> _Assigned task_
Leave out the pictures and output exactly the lines below from the one with "shifted | snow-white_carpenter's_hammer" down to the one with "gone | cobalt_mushroom", both of them included.

[Data items]
══════════
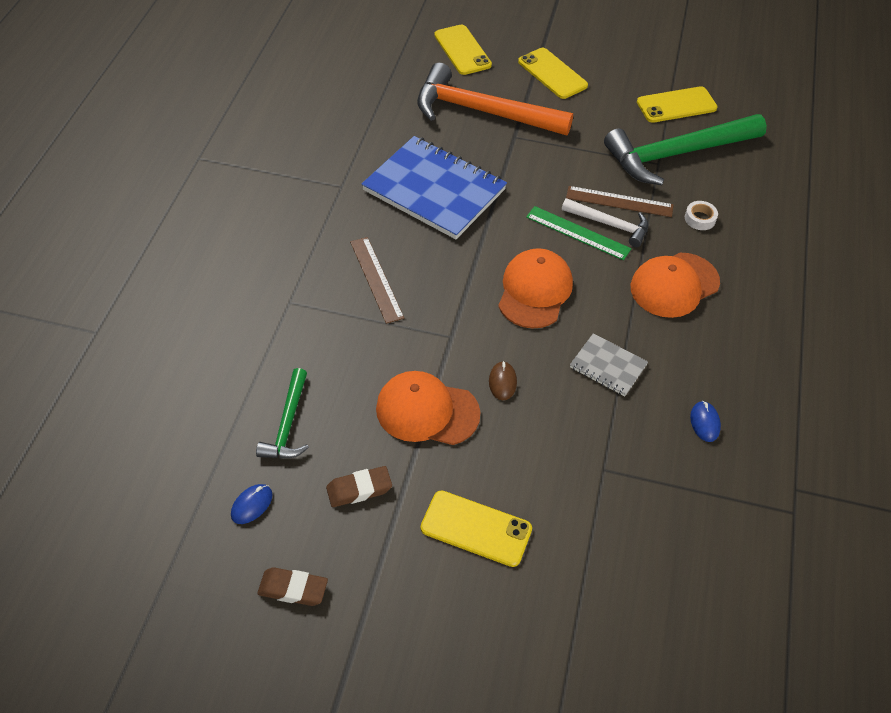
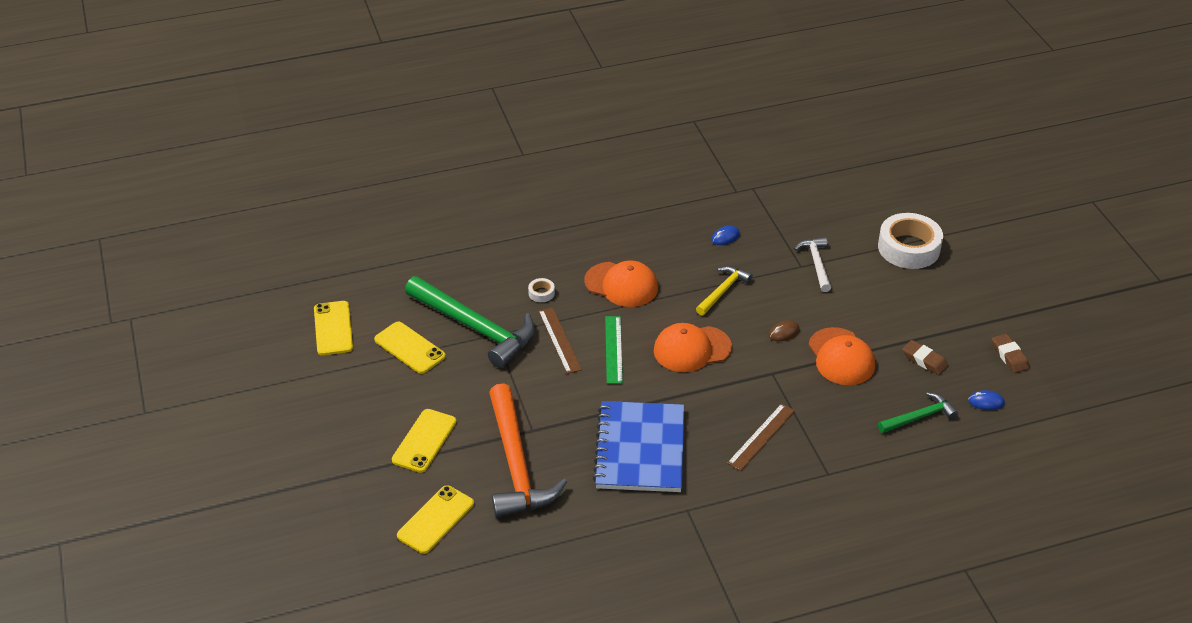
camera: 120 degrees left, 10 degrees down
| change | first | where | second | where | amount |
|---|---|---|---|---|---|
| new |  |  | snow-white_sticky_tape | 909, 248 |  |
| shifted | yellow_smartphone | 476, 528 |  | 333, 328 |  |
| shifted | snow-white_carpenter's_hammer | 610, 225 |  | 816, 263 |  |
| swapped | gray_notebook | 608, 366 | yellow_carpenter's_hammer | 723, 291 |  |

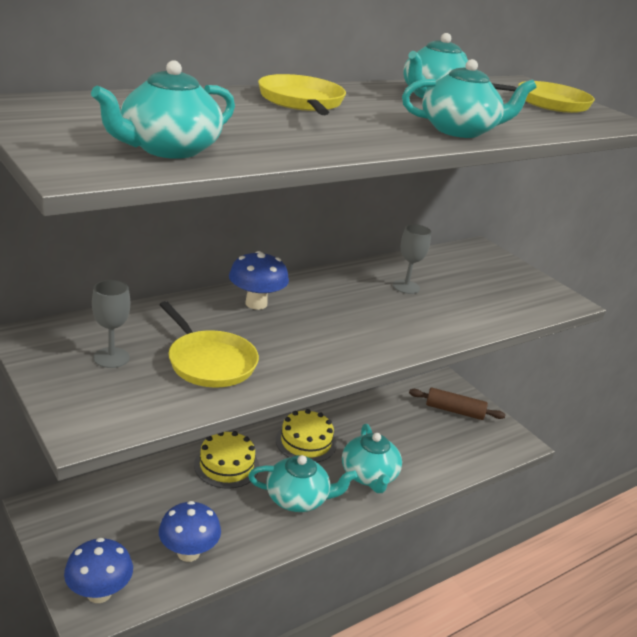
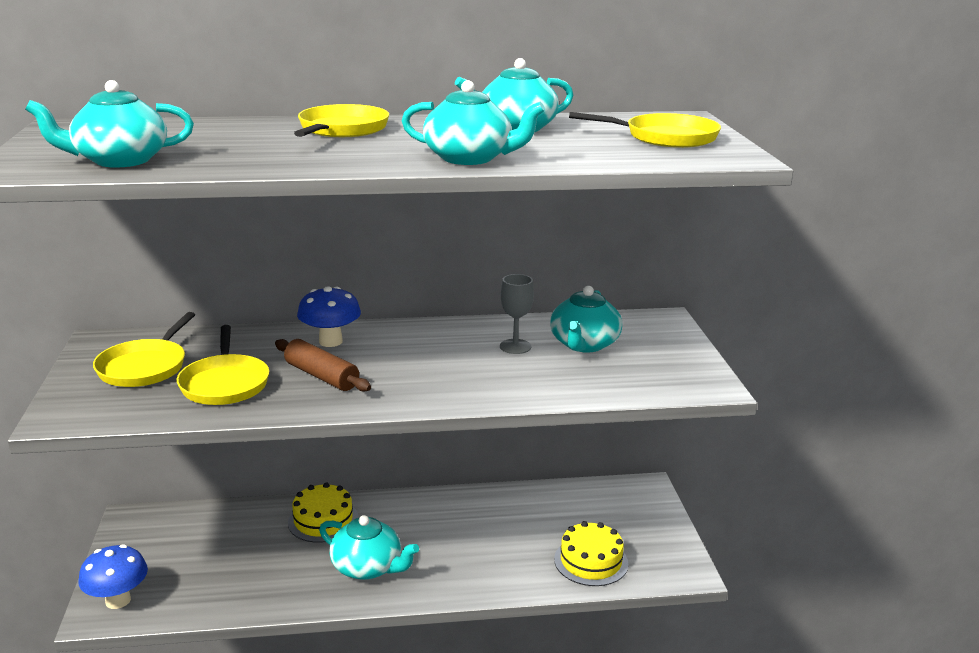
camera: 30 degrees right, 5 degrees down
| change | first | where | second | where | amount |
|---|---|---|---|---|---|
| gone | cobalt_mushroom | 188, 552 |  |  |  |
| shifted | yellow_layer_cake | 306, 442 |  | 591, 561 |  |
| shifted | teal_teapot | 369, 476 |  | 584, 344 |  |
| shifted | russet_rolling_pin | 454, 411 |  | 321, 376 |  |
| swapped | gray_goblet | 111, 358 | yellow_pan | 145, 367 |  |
══════════
> _Solution_
| shifted | snow-white_carpenter's_hammer | 610, 225 |  | 816, 263 |  |
| swapped | gray_notebook | 608, 366 | yellow_carpenter's_hammer | 723, 291 |  |

camera: 30 degrees right, 5 degrees down
| change | first | where | second | where | amount |
|---|---|---|---|---|---|
| gone | cobalt_mushroom | 188, 552 |  |  |  |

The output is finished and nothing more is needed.